▸ Structured diff data:

◆ ◆ ◆

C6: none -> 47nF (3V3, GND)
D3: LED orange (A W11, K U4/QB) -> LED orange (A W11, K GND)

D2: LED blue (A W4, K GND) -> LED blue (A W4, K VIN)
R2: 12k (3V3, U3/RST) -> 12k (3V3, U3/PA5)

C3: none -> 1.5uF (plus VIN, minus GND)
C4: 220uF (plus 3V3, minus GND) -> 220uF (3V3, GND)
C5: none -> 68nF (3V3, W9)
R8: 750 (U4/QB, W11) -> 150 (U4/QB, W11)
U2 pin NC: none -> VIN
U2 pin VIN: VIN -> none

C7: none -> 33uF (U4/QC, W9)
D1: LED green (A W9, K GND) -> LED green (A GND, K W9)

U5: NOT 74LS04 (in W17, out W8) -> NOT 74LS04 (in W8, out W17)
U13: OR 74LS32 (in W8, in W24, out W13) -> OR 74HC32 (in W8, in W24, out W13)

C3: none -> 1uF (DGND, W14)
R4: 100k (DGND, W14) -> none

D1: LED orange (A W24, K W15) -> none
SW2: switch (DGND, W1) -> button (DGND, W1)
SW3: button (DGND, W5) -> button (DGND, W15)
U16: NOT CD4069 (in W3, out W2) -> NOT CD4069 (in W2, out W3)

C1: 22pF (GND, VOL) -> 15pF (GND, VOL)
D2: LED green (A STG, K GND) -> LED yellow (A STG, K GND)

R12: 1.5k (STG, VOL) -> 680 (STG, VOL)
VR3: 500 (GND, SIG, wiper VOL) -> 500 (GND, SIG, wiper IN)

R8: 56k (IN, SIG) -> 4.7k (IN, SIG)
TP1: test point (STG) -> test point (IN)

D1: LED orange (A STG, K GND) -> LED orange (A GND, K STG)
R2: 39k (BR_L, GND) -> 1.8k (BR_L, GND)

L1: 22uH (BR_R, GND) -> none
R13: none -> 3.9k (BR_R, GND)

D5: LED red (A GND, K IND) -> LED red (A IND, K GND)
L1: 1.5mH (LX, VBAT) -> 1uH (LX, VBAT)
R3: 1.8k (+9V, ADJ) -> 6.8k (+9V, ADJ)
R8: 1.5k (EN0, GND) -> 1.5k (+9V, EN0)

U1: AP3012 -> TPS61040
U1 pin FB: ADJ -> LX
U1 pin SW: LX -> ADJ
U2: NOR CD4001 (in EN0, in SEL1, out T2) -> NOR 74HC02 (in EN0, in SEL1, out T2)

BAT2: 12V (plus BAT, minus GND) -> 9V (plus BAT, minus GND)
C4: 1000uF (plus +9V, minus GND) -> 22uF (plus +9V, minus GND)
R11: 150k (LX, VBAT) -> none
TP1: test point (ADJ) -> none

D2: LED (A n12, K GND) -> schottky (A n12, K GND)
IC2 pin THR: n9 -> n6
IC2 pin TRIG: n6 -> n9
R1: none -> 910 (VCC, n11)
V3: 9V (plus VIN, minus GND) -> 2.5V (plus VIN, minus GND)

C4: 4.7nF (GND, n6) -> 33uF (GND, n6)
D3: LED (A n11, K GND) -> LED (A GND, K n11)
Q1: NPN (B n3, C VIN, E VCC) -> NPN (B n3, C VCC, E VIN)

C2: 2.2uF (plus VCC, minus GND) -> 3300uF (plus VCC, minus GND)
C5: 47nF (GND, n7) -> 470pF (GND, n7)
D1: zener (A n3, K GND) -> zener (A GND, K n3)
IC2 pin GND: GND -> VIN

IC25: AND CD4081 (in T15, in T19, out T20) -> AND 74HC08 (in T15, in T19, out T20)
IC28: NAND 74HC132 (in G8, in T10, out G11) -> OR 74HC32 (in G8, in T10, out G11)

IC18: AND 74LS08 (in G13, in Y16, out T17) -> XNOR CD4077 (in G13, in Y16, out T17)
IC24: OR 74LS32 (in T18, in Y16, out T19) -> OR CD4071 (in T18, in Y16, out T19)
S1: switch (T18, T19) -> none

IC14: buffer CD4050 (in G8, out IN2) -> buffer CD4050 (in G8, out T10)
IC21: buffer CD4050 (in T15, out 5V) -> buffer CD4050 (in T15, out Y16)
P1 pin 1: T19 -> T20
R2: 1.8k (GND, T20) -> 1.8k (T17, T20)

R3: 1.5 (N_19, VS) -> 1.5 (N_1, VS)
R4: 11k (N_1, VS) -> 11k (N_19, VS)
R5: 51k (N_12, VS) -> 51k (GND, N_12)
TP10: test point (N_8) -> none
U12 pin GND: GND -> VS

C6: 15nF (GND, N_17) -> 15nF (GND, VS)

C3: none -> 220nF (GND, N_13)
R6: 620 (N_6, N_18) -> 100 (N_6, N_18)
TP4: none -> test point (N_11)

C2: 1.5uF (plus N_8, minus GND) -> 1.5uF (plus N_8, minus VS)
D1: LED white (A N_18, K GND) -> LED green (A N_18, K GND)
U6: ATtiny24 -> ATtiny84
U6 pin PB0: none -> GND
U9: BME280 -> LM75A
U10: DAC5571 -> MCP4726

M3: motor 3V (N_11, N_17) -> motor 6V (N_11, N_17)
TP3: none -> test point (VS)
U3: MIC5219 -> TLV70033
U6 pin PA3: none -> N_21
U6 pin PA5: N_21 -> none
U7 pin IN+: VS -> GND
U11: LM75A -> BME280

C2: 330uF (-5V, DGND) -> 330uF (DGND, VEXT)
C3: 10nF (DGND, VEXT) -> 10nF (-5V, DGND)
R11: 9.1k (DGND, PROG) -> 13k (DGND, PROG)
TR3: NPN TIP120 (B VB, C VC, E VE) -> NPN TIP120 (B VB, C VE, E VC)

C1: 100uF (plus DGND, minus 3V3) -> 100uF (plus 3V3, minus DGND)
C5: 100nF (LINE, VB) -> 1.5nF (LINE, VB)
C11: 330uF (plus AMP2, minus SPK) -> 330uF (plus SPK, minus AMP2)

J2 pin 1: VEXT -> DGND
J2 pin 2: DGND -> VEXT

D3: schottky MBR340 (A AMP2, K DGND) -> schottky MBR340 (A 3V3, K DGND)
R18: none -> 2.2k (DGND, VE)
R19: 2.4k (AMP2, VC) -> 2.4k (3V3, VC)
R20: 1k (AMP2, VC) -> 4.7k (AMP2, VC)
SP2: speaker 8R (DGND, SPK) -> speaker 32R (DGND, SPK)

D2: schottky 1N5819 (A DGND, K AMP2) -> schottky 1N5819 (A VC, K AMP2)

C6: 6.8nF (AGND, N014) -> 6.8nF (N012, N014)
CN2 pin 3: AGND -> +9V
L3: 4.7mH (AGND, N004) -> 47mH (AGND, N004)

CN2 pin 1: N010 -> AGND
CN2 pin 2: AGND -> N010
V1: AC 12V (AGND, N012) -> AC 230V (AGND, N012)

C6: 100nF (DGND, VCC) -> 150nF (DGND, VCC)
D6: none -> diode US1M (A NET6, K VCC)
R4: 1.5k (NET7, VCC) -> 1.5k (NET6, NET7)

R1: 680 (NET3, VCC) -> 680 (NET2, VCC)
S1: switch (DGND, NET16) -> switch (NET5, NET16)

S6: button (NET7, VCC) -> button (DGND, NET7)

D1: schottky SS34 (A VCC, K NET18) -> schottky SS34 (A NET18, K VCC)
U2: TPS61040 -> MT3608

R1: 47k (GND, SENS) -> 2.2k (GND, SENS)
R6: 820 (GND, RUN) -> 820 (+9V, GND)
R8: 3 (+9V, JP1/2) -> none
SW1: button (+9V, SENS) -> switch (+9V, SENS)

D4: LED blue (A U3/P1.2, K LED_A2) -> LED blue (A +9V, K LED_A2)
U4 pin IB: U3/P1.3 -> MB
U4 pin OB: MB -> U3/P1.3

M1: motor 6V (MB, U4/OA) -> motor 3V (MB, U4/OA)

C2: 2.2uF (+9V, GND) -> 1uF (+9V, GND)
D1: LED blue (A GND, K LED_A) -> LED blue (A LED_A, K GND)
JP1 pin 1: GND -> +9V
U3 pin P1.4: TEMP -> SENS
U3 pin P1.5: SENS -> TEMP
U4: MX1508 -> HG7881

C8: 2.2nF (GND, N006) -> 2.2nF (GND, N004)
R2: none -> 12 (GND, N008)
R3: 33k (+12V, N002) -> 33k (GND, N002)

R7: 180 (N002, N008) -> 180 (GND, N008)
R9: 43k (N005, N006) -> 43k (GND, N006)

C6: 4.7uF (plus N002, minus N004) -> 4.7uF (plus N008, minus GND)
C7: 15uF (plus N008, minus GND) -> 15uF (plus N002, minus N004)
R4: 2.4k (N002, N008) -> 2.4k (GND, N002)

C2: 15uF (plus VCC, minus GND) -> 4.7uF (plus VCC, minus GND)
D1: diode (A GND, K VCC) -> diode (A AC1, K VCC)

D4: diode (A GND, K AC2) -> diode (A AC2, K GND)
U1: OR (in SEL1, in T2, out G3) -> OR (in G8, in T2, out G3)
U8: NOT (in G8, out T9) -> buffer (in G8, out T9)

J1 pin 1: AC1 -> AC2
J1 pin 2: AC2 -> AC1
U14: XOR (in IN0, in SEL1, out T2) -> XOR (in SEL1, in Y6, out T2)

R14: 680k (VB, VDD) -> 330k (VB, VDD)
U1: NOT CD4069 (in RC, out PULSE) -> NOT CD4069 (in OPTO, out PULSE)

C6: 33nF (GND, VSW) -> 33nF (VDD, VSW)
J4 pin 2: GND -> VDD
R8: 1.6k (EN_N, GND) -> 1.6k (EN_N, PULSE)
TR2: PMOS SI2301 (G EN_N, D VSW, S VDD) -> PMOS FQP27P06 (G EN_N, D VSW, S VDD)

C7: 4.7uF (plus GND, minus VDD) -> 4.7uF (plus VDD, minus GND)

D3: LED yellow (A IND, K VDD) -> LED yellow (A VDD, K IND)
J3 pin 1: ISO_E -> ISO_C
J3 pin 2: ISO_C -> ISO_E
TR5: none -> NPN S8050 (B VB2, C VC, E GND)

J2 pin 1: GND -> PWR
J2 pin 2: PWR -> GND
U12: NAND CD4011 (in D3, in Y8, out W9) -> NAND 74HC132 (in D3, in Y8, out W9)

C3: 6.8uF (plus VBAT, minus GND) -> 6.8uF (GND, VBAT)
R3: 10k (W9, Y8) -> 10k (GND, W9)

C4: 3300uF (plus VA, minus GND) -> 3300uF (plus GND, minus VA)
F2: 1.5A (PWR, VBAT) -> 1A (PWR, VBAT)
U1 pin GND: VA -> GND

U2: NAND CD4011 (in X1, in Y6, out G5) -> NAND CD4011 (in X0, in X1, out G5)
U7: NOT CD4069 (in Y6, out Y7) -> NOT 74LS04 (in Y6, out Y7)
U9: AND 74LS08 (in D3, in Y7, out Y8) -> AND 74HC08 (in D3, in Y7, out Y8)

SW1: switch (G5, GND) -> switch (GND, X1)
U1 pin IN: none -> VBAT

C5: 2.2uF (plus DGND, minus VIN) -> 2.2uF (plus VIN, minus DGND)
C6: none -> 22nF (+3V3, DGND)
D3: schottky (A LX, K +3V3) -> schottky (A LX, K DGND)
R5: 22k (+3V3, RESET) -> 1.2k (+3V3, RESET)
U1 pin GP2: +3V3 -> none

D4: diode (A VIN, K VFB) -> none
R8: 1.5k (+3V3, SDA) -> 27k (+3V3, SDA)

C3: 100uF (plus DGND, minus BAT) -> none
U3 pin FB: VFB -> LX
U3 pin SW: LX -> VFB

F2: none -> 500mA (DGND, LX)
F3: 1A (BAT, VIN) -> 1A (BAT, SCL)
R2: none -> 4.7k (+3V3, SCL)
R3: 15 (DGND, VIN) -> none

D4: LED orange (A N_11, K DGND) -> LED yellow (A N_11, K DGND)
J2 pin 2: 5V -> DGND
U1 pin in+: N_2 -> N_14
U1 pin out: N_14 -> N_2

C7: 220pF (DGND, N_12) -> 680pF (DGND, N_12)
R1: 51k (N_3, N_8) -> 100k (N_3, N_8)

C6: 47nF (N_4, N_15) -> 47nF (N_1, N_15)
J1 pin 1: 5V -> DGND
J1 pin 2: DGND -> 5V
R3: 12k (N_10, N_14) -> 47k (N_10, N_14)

◆ ◆ ◆

▸ Problem to solve: Return the span of lines in the data above that opens at the line with "R13: none -> 3.9k (BR_R, GND)" and closes at the line with "U2: NOR CD4001", exactly, ends included, nothing else.

▸ Result for this task:
R13: none -> 3.9k (BR_R, GND)

D5: LED red (A GND, K IND) -> LED red (A IND, K GND)
L1: 1.5mH (LX, VBAT) -> 1uH (LX, VBAT)
R3: 1.8k (+9V, ADJ) -> 6.8k (+9V, ADJ)
R8: 1.5k (EN0, GND) -> 1.5k (+9V, EN0)

U1: AP3012 -> TPS61040
U1 pin FB: ADJ -> LX
U1 pin SW: LX -> ADJ
U2: NOR CD4001 (in EN0, in SEL1, out T2) -> NOR 74HC02 (in EN0, in SEL1, out T2)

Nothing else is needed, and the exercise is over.